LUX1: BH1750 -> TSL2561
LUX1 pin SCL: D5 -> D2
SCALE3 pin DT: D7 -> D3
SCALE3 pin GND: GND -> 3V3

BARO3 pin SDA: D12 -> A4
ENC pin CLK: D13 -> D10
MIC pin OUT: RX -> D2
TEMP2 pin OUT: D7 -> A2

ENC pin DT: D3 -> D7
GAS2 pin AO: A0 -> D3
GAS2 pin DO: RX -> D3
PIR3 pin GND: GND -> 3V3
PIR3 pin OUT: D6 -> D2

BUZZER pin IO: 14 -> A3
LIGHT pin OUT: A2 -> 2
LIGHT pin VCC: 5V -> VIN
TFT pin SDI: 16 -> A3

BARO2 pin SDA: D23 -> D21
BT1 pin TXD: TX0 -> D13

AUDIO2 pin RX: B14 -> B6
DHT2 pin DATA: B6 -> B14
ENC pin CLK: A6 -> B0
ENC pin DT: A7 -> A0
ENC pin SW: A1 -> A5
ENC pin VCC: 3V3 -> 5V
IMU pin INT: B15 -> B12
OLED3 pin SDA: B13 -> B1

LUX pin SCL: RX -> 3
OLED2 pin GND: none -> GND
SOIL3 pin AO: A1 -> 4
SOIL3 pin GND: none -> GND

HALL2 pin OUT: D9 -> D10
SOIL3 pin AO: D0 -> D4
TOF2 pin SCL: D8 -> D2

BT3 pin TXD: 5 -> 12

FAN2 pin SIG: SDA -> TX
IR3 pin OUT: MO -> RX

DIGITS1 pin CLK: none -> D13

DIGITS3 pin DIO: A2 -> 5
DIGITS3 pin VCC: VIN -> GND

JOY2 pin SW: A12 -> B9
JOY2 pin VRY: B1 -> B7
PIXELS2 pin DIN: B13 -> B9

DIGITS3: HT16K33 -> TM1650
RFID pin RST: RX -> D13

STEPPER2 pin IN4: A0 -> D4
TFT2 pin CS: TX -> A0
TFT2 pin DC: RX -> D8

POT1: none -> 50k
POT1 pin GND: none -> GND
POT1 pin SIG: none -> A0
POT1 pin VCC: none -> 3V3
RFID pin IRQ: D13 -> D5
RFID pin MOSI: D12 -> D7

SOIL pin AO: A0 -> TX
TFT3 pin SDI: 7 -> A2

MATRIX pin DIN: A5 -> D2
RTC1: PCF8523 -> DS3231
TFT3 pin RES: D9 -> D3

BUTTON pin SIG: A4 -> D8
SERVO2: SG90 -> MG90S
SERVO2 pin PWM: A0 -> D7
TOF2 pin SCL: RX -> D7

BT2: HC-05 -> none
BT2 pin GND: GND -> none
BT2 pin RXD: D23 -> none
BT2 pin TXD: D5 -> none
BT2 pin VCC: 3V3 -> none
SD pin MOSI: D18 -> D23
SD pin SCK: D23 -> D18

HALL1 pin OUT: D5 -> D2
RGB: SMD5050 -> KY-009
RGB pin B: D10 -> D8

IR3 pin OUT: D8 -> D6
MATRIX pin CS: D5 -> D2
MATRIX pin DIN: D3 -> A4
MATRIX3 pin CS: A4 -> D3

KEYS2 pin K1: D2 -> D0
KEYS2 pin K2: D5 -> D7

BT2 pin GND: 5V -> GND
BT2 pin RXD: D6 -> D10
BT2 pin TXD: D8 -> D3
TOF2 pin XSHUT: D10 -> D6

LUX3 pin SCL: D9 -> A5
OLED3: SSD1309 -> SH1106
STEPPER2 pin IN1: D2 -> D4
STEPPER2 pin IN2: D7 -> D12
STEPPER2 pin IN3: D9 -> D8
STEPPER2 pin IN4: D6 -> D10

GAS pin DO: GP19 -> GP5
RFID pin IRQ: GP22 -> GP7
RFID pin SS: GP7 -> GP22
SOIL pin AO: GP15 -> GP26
▬▬▬
Work item - After identifying the lines above that contain "LIGHT", copy each one.

Answer -
LIGHT pin OUT: A2 -> 2
LIGHT pin VCC: 5V -> VIN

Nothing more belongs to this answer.